[Dataset entries]
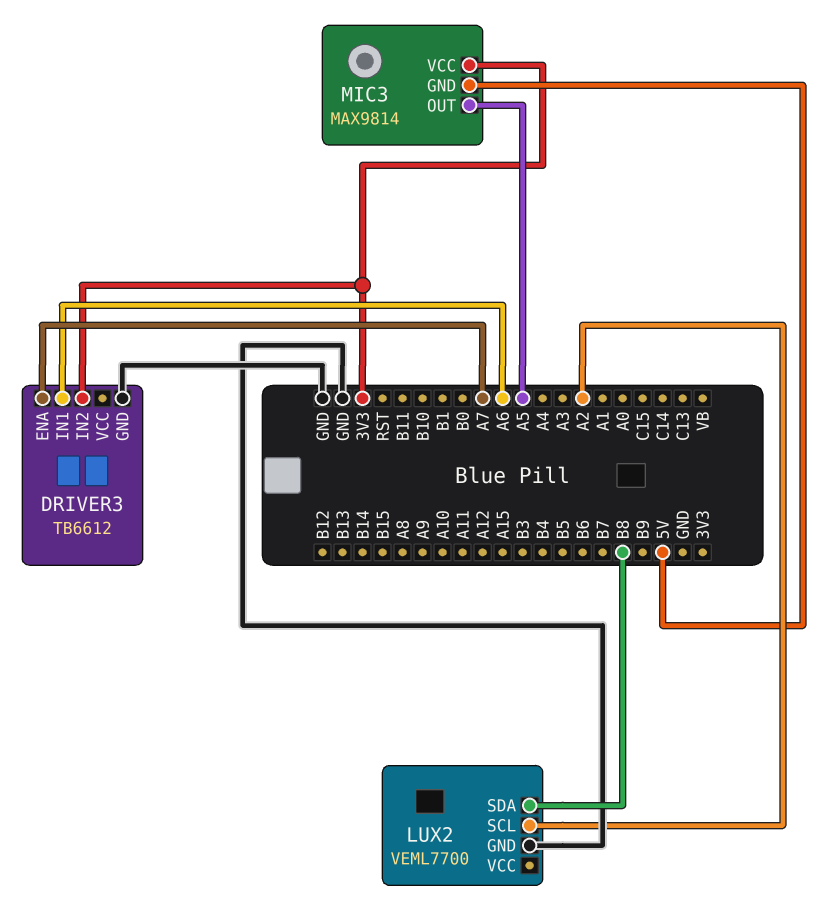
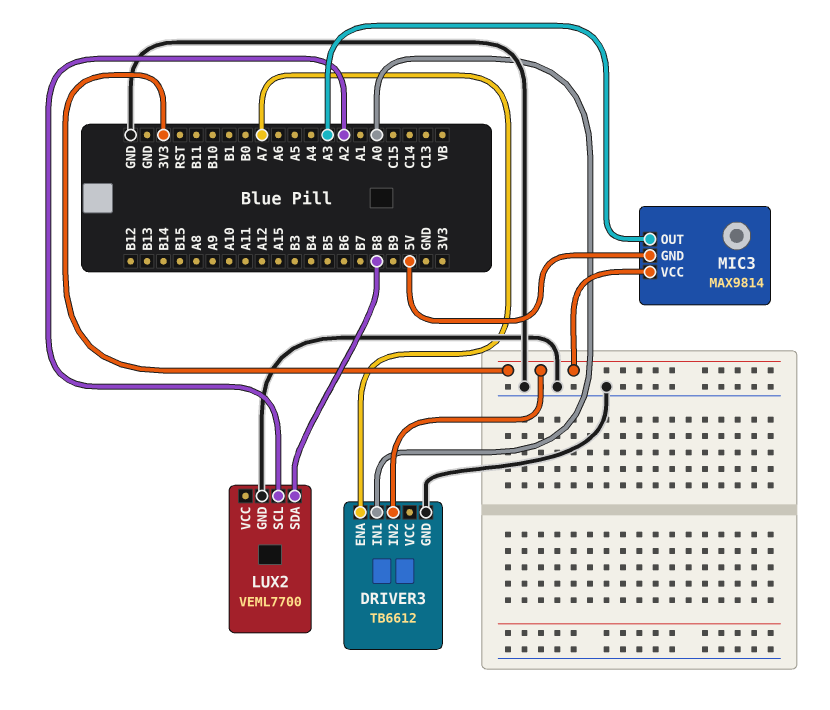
DRIVER3 pin IN1: A6 -> A0
MIC3 pin OUT: A5 -> A3

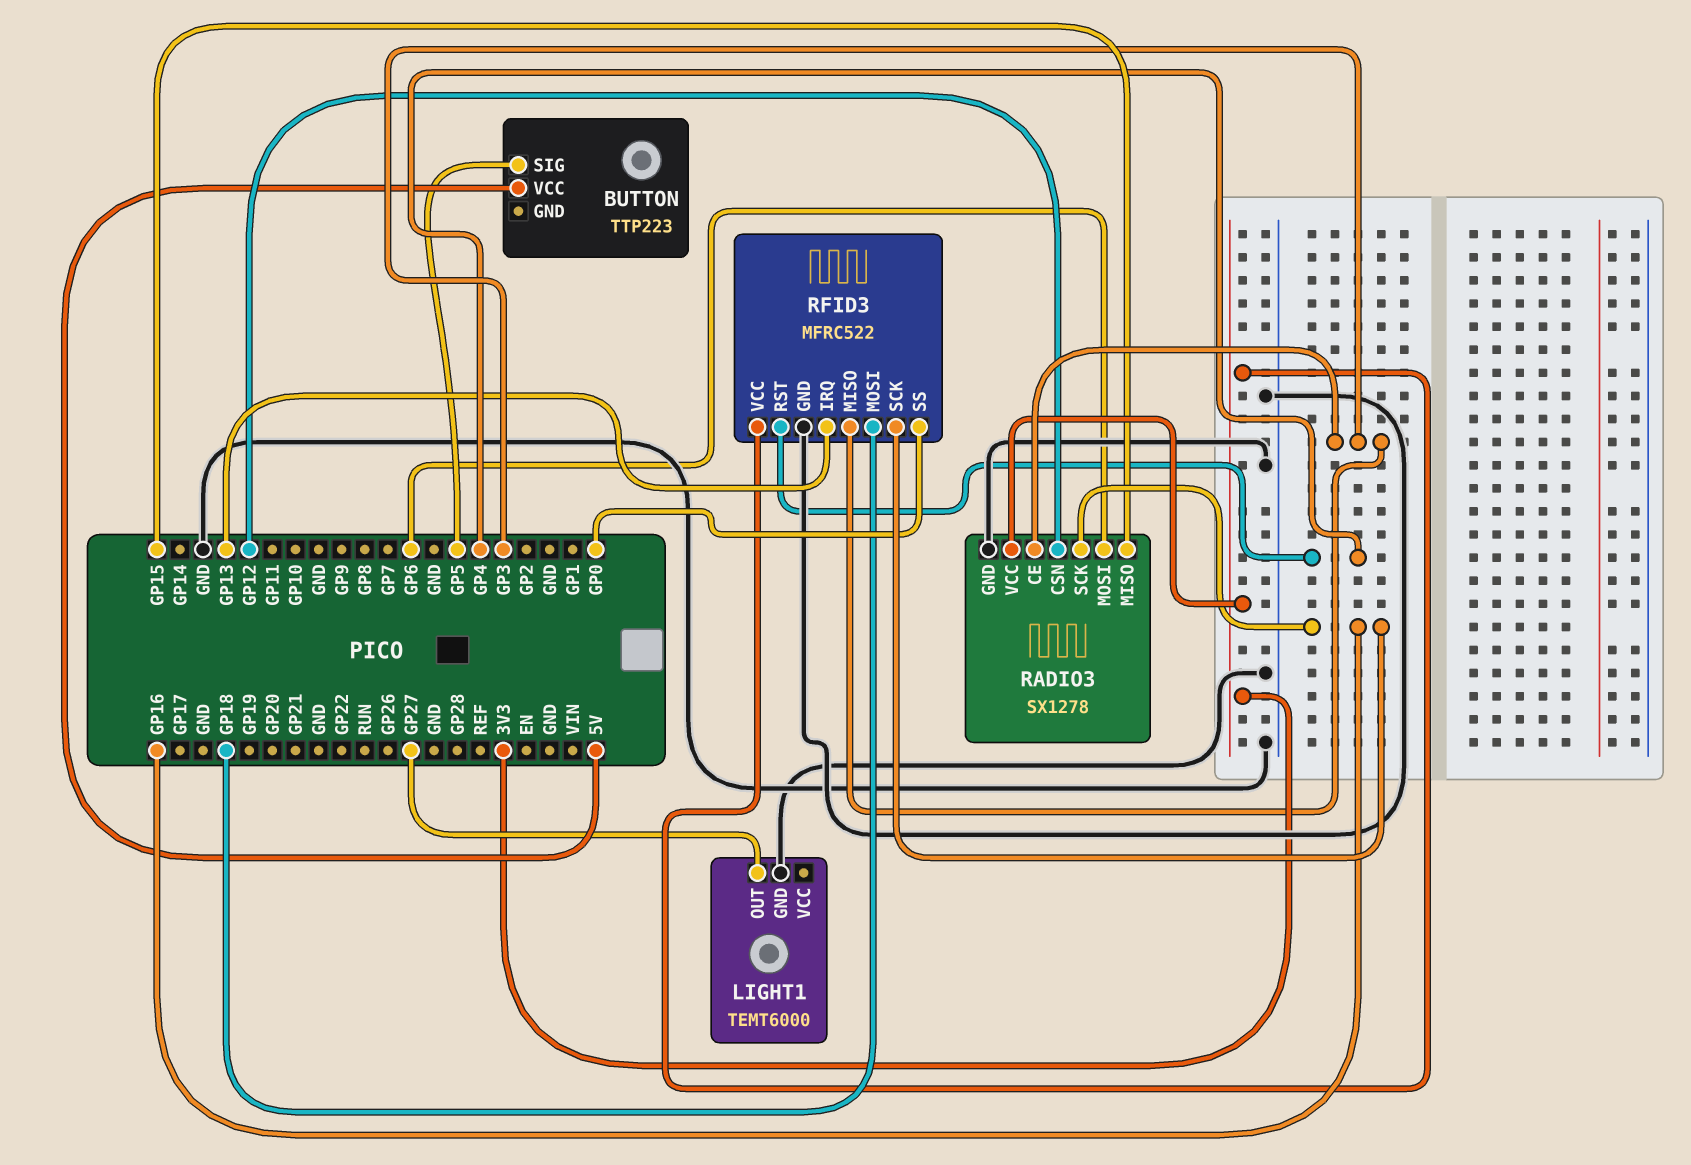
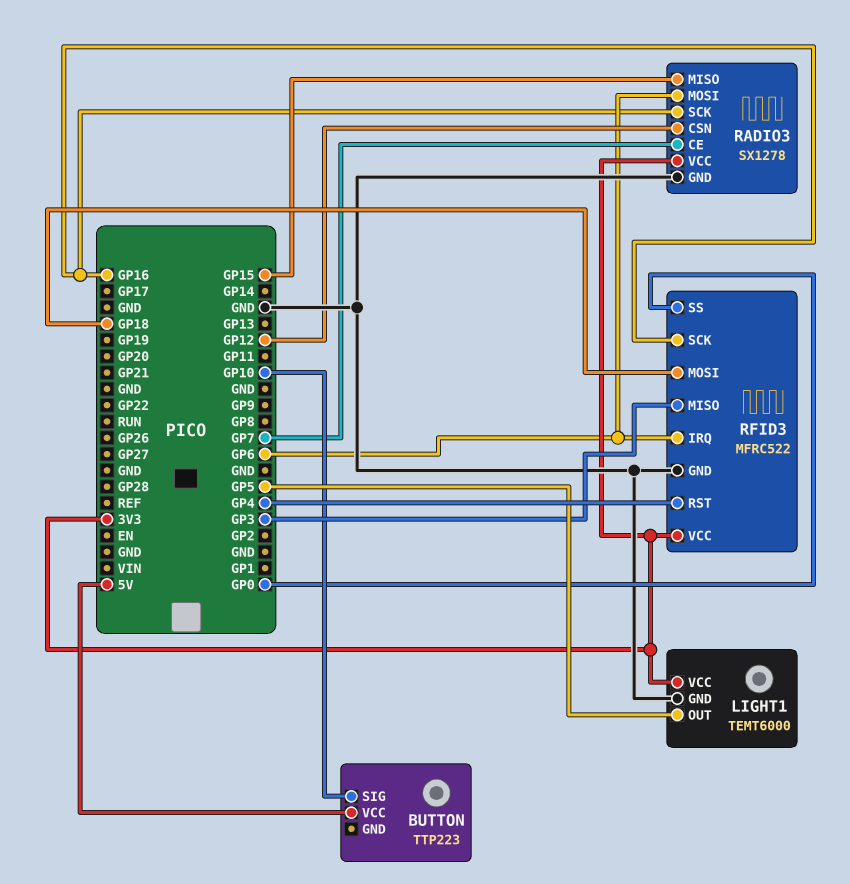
BUTTON pin SIG: GP5 -> GP10
LIGHT1 pin OUT: GP27 -> GP5
LIGHT1 pin VCC: none -> 3V3
RADIO3 pin CE: GP3 -> GP7
RFID3 pin IRQ: GP13 -> GP6

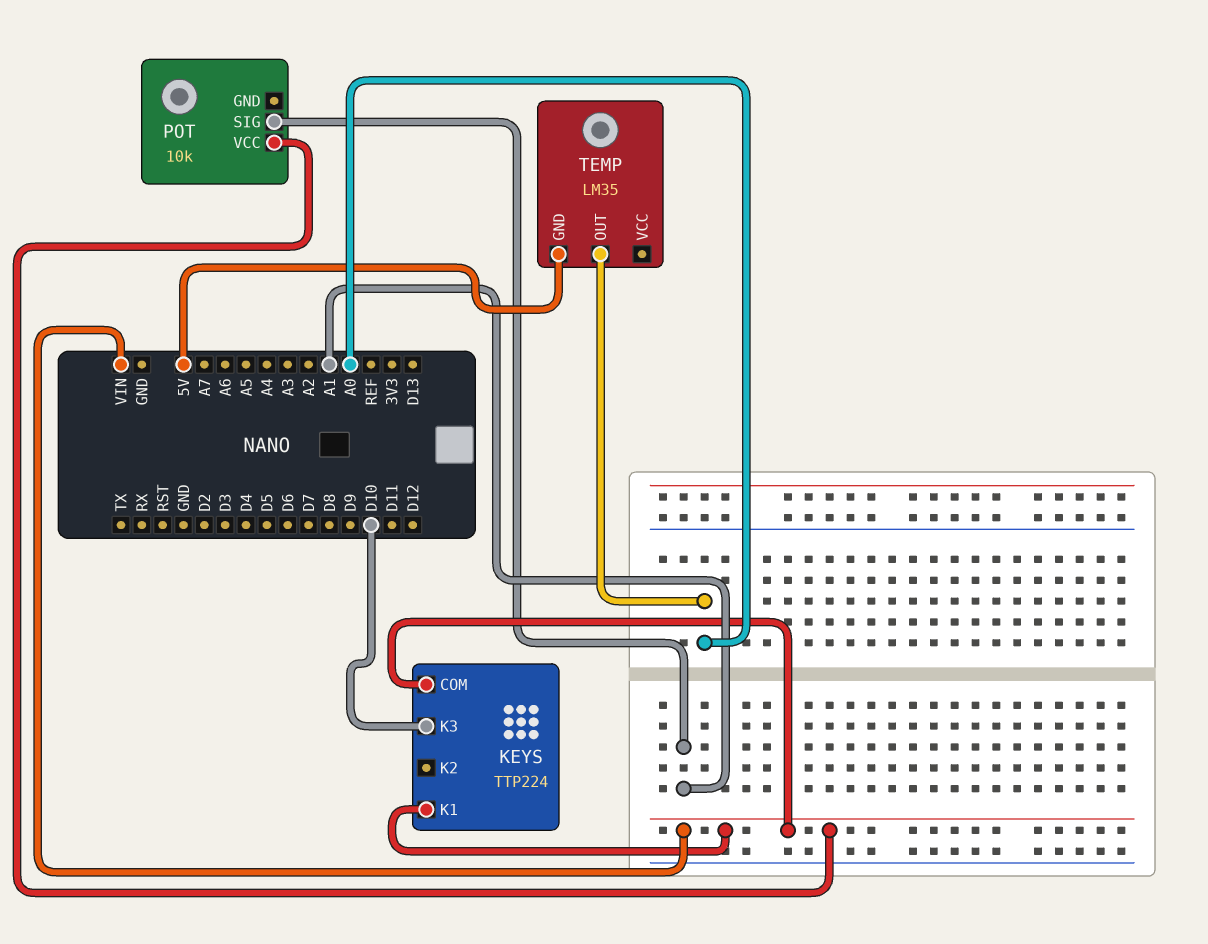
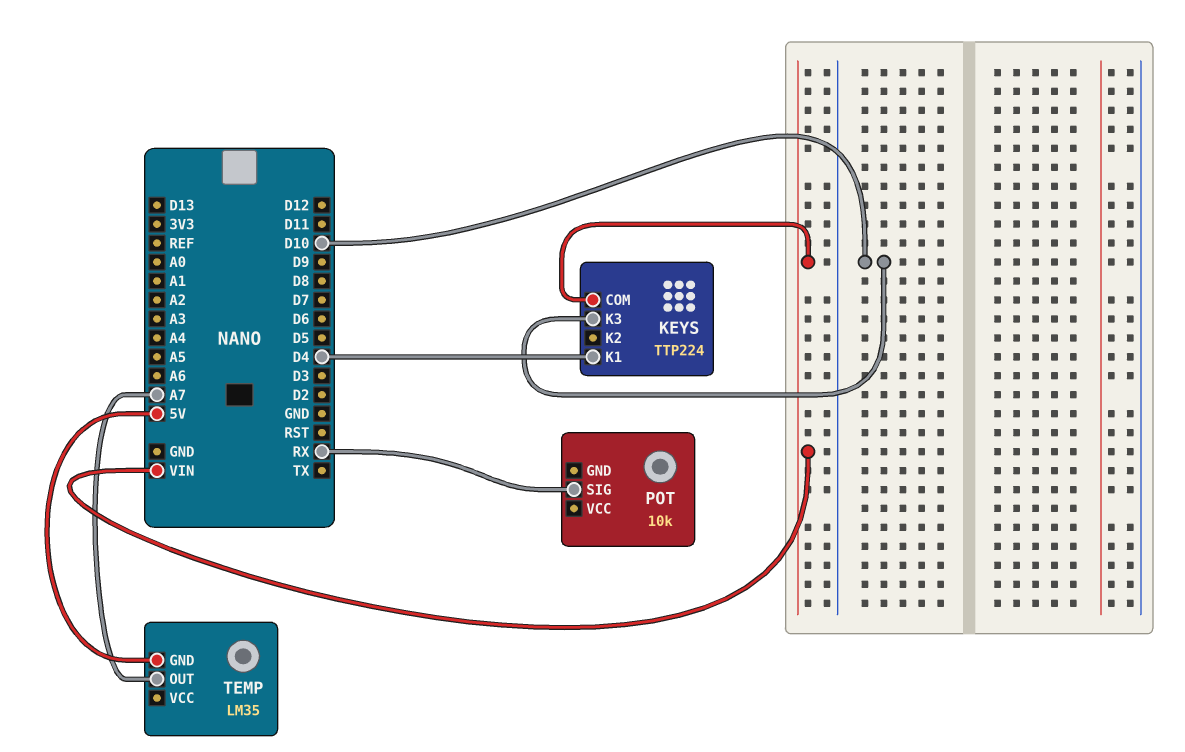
KEYS pin K1: VIN -> D4
POT pin SIG: A1 -> RX
POT pin VCC: VIN -> none
TEMP pin OUT: A0 -> A7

DESCRIPTION OF THE TASK:
With all pictures excluded, output exactly the lines from the one containing "LIGHT1 pin OUT: GP27 -> GP5" through the final line of the entries, inclusive.

SOLUTION TO THIS EXERCISE:
LIGHT1 pin OUT: GP27 -> GP5
LIGHT1 pin VCC: none -> 3V3
RADIO3 pin CE: GP3 -> GP7
RFID3 pin IRQ: GP13 -> GP6

KEYS pin K1: VIN -> D4
POT pin SIG: A1 -> RX
POT pin VCC: VIN -> none
TEMP pin OUT: A0 -> A7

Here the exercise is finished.